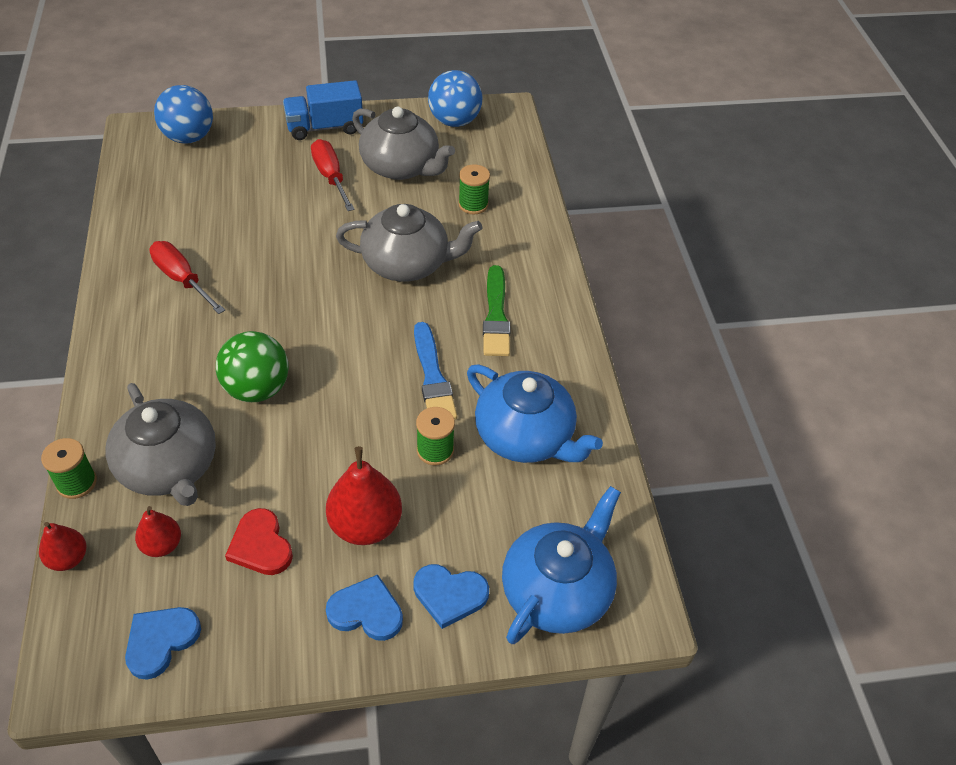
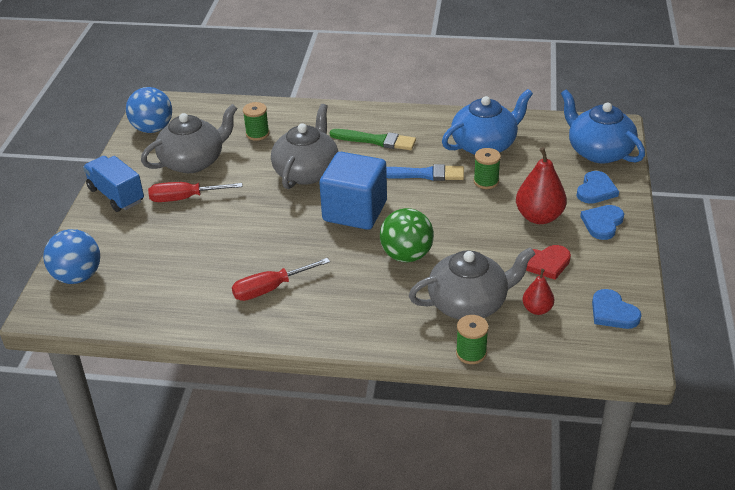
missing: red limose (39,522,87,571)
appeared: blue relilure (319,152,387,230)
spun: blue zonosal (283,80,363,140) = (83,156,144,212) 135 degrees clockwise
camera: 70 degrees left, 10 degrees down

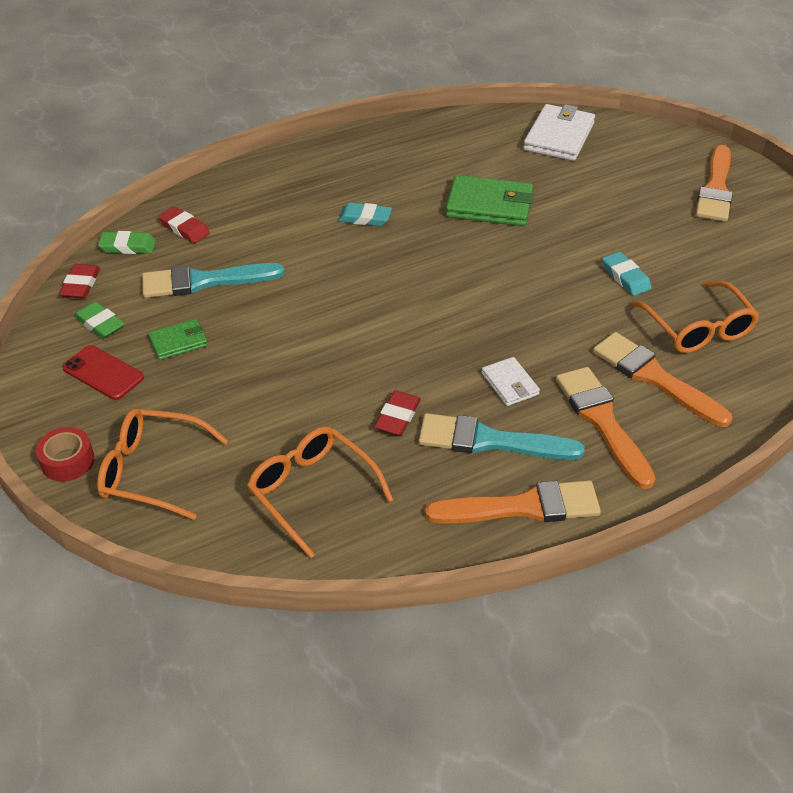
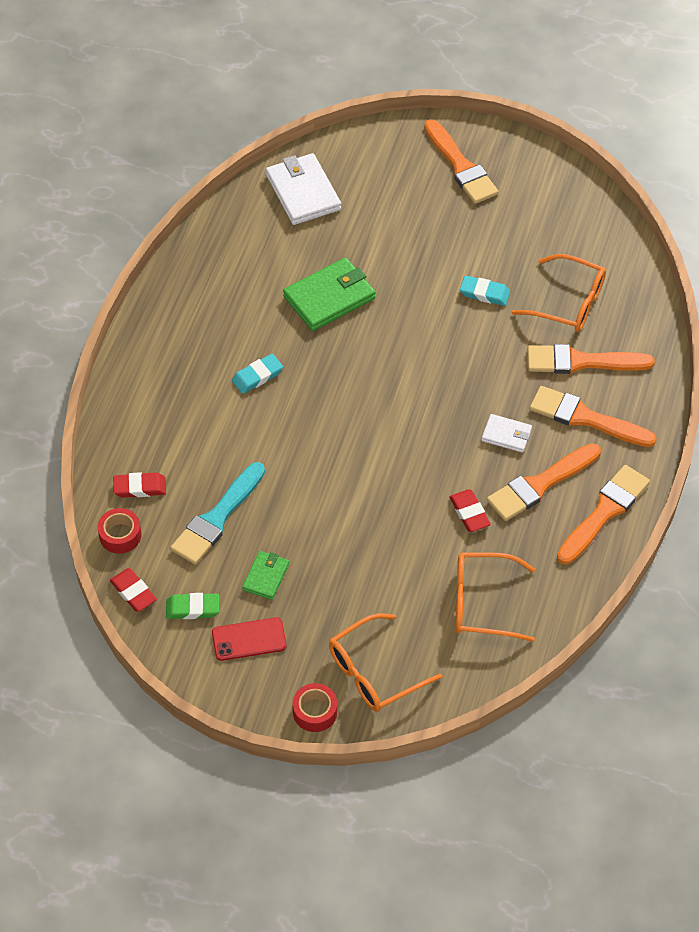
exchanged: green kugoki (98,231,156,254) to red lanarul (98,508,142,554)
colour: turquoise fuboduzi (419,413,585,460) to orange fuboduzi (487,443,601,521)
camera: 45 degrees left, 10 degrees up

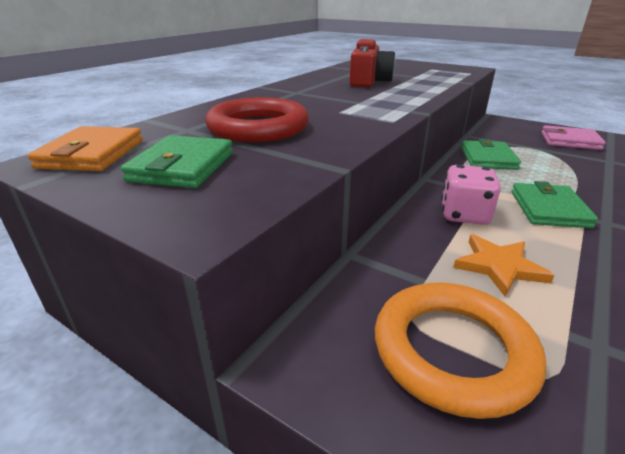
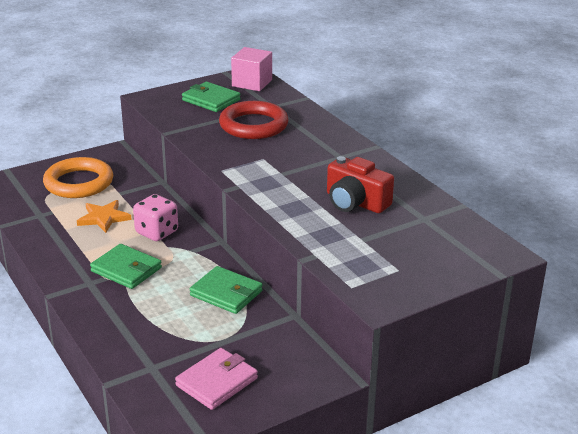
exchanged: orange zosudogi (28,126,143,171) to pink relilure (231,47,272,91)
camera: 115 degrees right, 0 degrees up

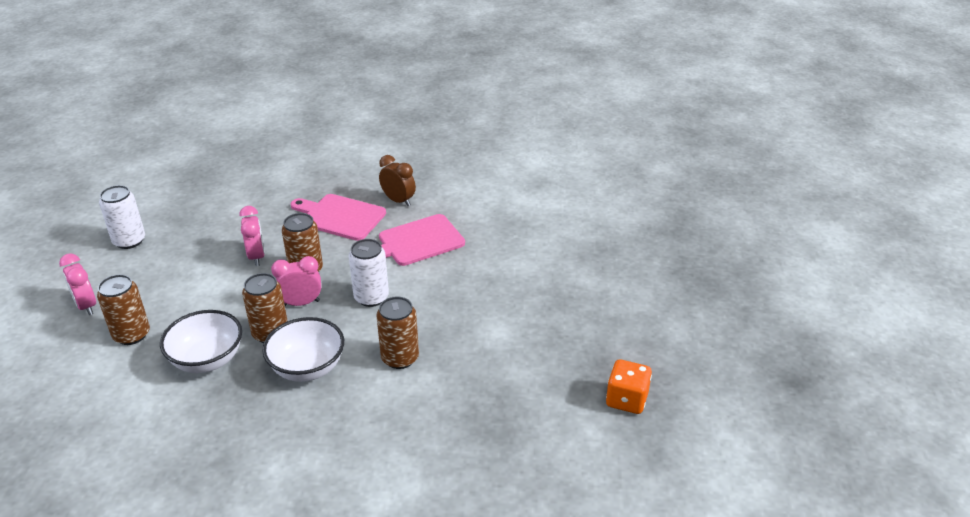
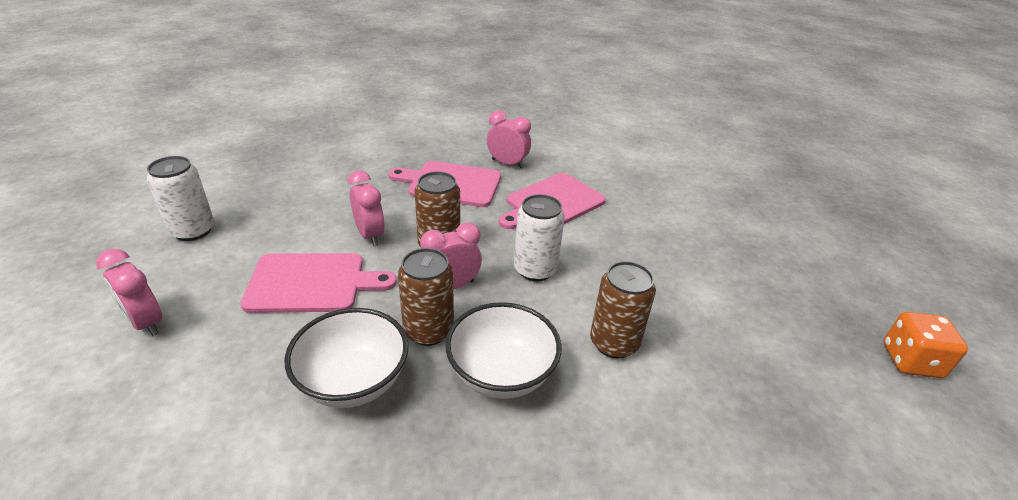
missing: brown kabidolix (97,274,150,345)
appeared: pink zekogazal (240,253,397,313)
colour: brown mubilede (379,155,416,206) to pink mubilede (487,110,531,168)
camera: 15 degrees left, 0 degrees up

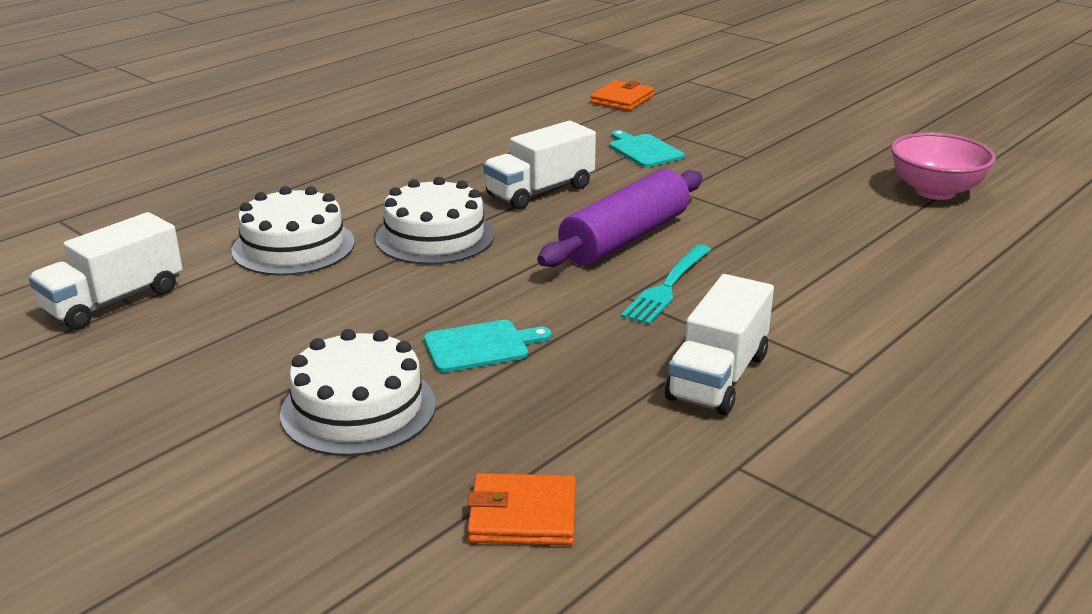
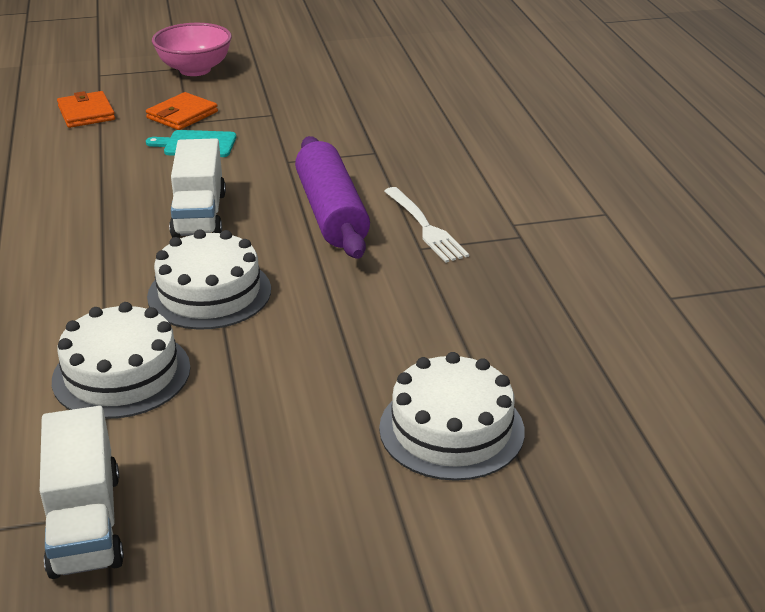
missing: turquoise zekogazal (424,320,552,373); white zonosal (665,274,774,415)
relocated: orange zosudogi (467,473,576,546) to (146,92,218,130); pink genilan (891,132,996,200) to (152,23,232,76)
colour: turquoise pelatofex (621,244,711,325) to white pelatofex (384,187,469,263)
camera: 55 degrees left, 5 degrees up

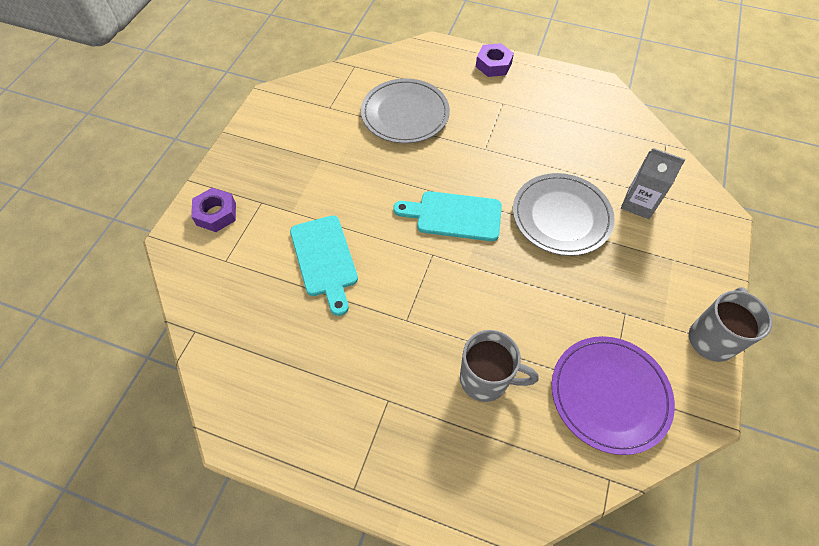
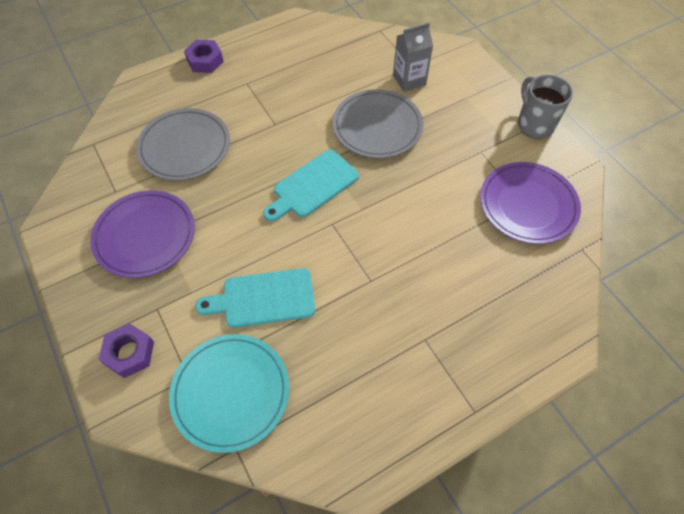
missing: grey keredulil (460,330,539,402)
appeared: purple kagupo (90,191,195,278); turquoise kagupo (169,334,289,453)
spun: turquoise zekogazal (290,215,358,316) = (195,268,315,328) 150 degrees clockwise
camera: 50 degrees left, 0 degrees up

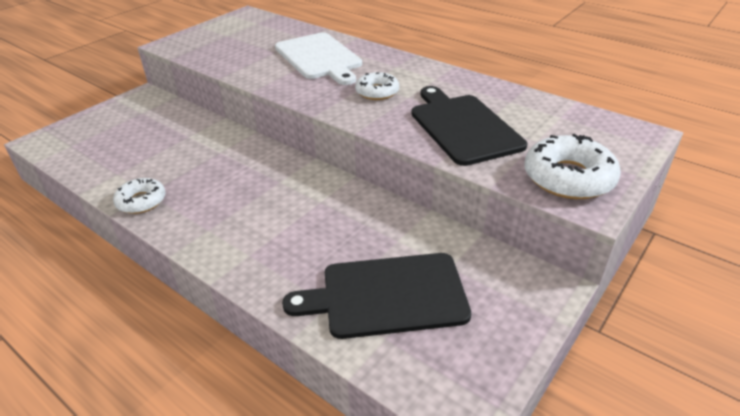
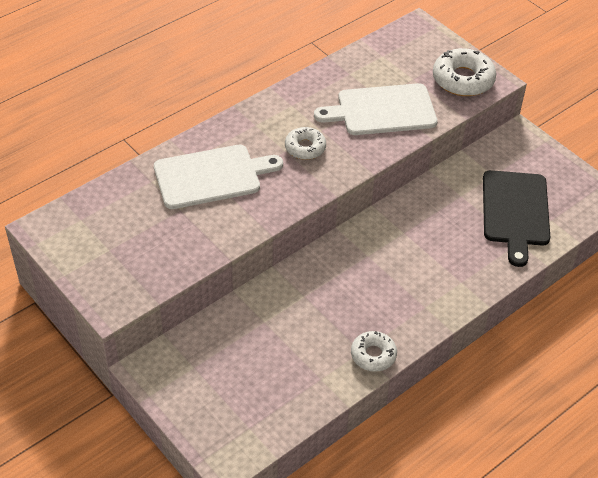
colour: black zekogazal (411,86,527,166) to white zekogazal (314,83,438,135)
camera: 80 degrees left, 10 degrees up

● **ABOUT THIS TASK**: Repeat the listing verbatim, pictures excluded.

● **PROBLEM SOLUTION**:
missing: red limose (39,522,87,571)
appeared: blue relilure (319,152,387,230)
spun: blue zonosal (283,80,363,140) = (83,156,144,212) 135 degrees clockwise
camera: 70 degrees left, 10 degrees down

exchanged: green kugoki (98,231,156,254) to red lanarul (98,508,142,554)
colour: turquoise fuboduzi (419,413,585,460) to orange fuboduzi (487,443,601,521)
camera: 45 degrees left, 10 degrees up

exchanged: orange zosudogi (28,126,143,171) to pink relilure (231,47,272,91)
camera: 115 degrees right, 0 degrees up

missing: brown kabidolix (97,274,150,345)
appeared: pink zekogazal (240,253,397,313)
colour: brown mubilede (379,155,416,206) to pink mubilede (487,110,531,168)
camera: 15 degrees left, 0 degrees up

missing: turquoise zekogazal (424,320,552,373); white zonosal (665,274,774,415)
relocated: orange zosudogi (467,473,576,546) to (146,92,218,130); pink genilan (891,132,996,200) to (152,23,232,76)
colour: turquoise pelatofex (621,244,711,325) to white pelatofex (384,187,469,263)
camera: 55 degrees left, 5 degrees up

missing: grey keredulil (460,330,539,402)
appeared: purple kagupo (90,191,195,278); turquoise kagupo (169,334,289,453)
spun: turquoise zekogazal (290,215,358,316) = (195,268,315,328) 150 degrees clockwise
camera: 50 degrees left, 0 degrees up

colour: black zekogazal (411,86,527,166) to white zekogazal (314,83,438,135)
camera: 80 degrees left, 10 degrees up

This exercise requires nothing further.